Records supplied
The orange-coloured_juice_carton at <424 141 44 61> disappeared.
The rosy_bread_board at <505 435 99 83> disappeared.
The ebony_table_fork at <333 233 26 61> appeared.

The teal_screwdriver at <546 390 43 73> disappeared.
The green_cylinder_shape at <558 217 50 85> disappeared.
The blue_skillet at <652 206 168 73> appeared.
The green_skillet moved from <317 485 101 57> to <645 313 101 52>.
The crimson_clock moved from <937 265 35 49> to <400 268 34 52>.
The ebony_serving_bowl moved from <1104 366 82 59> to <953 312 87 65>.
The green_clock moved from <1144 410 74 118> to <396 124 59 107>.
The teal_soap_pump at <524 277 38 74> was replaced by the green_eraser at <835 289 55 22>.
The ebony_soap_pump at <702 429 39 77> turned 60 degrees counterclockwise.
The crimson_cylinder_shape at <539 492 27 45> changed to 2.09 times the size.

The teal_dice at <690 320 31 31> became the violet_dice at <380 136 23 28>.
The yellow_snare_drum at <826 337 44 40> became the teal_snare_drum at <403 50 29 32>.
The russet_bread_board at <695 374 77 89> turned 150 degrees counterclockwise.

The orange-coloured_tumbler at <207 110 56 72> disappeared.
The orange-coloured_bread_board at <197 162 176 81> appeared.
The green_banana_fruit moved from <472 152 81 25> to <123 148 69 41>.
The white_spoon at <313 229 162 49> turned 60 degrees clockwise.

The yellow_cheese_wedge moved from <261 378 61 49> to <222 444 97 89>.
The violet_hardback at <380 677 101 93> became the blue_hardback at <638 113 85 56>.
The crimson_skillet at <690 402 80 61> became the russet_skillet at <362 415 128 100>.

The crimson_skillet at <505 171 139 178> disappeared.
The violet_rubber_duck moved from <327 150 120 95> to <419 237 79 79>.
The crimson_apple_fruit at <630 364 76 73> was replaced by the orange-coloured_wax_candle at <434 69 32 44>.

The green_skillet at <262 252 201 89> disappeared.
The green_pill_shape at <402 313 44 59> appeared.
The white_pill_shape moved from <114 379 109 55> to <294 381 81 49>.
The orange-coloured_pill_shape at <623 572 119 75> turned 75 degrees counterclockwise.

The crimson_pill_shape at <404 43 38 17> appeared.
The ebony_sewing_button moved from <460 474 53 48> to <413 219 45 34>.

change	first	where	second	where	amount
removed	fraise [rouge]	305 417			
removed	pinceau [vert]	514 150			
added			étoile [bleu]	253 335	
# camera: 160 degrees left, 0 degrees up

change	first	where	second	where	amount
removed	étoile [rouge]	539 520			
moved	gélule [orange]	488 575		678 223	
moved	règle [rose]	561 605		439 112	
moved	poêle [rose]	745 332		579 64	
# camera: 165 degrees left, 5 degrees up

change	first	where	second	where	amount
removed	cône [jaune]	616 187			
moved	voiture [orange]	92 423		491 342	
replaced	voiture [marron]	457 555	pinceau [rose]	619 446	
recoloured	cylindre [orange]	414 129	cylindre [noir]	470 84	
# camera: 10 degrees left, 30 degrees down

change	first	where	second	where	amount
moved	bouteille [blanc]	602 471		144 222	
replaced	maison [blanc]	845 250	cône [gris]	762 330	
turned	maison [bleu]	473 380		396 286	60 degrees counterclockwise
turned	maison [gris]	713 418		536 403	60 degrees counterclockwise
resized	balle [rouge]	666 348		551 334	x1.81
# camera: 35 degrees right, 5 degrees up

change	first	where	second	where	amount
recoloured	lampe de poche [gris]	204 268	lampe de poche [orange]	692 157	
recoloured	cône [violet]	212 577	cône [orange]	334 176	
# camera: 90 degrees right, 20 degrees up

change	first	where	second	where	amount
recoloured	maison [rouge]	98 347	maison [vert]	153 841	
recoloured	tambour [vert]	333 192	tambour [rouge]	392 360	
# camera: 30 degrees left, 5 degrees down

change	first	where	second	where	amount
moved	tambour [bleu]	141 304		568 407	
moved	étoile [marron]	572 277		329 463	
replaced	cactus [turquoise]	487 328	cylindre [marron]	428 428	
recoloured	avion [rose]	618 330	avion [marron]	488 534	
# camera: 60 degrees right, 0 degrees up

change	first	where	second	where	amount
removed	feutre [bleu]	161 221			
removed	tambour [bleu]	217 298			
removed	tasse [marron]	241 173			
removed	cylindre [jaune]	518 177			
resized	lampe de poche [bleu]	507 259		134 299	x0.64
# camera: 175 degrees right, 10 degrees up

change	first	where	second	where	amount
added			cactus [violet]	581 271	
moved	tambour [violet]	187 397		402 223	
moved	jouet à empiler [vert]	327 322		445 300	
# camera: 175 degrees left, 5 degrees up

Activity
Write out the entries verbatim, all of them.

Written response
The orange-coloured_juice_carton at <424 141 44 61> disappeared.
The rosy_bread_board at <505 435 99 83> disappeared.
The ebony_table_fork at <333 233 26 61> appeared.

The teal_screwdriver at <546 390 43 73> disappeared.
The green_cylinder_shape at <558 217 50 85> disappeared.
The blue_skillet at <652 206 168 73> appeared.
The green_skillet moved from <317 485 101 57> to <645 313 101 52>.
The crimson_clock moved from <937 265 35 49> to <400 268 34 52>.
The ebony_serving_bowl moved from <1104 366 82 59> to <953 312 87 65>.
The green_clock moved from <1144 410 74 118> to <396 124 59 107>.
The teal_soap_pump at <524 277 38 74> was replaced by the green_eraser at <835 289 55 22>.
The ebony_soap_pump at <702 429 39 77> turned 60 degrees counterclockwise.
The crimson_cylinder_shape at <539 492 27 45> changed to 2.09 times the size.

The teal_dice at <690 320 31 31> became the violet_dice at <380 136 23 28>.
The yellow_snare_drum at <826 337 44 40> became the teal_snare_drum at <403 50 29 32>.
The russet_bread_board at <695 374 77 89> turned 150 degrees counterclockwise.

The orange-coloured_tumbler at <207 110 56 72> disappeared.
The orange-coloured_bread_board at <197 162 176 81> appeared.
The green_banana_fruit moved from <472 152 81 25> to <123 148 69 41>.
The white_spoon at <313 229 162 49> turned 60 degrees clockwise.

The yellow_cheese_wedge moved from <261 378 61 49> to <222 444 97 89>.
The violet_hardback at <380 677 101 93> became the blue_hardback at <638 113 85 56>.
The crimson_skillet at <690 402 80 61> became the russet_skillet at <362 415 128 100>.

The crimson_skillet at <505 171 139 178> disappeared.
The violet_rubber_duck moved from <327 150 120 95> to <419 237 79 79>.
The crimson_apple_fruit at <630 364 76 73> was replaced by the orange-coloured_wax_candle at <434 69 32 44>.

The green_skillet at <262 252 201 89> disappeared.
The green_pill_shape at <402 313 44 59> appeared.
The white_pill_shape moved from <114 379 109 55> to <294 381 81 49>.
The orange-coloured_pill_shape at <623 572 119 75> turned 75 degrees counterclockwise.

The crimson_pill_shape at <404 43 38 17> appeared.
The ebony_sewing_button moved from <460 474 53 48> to <413 219 45 34>.

change	first	where	second	where	amount
removed	fraise [rouge]	305 417			
removed	pinceau [vert]	514 150			
added			étoile [bleu]	253 335	
# camera: 160 degrees left, 0 degrees up

change	first	where	second	where	amount
removed	étoile [rouge]	539 520			
moved	gélule [orange]	488 575		678 223	
moved	règle [rose]	561 605		439 112	
moved	poêle [rose]	745 332		579 64	
# camera: 165 degrees left, 5 degrees up

change	first	where	second	where	amount
removed	cône [jaune]	616 187			
moved	voiture [orange]	92 423		491 342	
replaced	voiture [marron]	457 555	pinceau [rose]	619 446	
recoloured	cylindre [orange]	414 129	cylindre [noir]	470 84	
# camera: 10 degrees left, 30 degrees down

change	first	where	second	where	amount
moved	bouteille [blanc]	602 471		144 222	
replaced	maison [blanc]	845 250	cône [gris]	762 330	
turned	maison [bleu]	473 380		396 286	60 degrees counterclockwise
turned	maison [gris]	713 418		536 403	60 degrees counterclockwise
resized	balle [rouge]	666 348		551 334	x1.81
# camera: 35 degrees right, 5 degrees up

change	first	where	second	where	amount
recoloured	lampe de poche [gris]	204 268	lampe de poche [orange]	692 157	
recoloured	cône [violet]	212 577	cône [orange]	334 176	
# camera: 90 degrees right, 20 degrees up

change	first	where	second	where	amount
recoloured	maison [rouge]	98 347	maison [vert]	153 841	
recoloured	tambour [vert]	333 192	tambour [rouge]	392 360	
# camera: 30 degrees left, 5 degrees down

change	first	where	second	where	amount
moved	tambour [bleu]	141 304		568 407	
moved	étoile [marron]	572 277		329 463	
replaced	cactus [turquoise]	487 328	cylindre [marron]	428 428	
recoloured	avion [rose]	618 330	avion [marron]	488 534	
# camera: 60 degrees right, 0 degrees up

change	first	where	second	where	amount
removed	feutre [bleu]	161 221			
removed	tambour [bleu]	217 298			
removed	tasse [marron]	241 173			
removed	cylindre [jaune]	518 177			
resized	lampe de poche [bleu]	507 259		134 299	x0.64
# camera: 175 degrees right, 10 degrees up

change	first	where	second	where	amount
added			cactus [violet]	581 271	
moved	tambour [violet]	187 397		402 223	
moved	jouet à empiler [vert]	327 322		445 300	
# camera: 175 degrees left, 5 degrees up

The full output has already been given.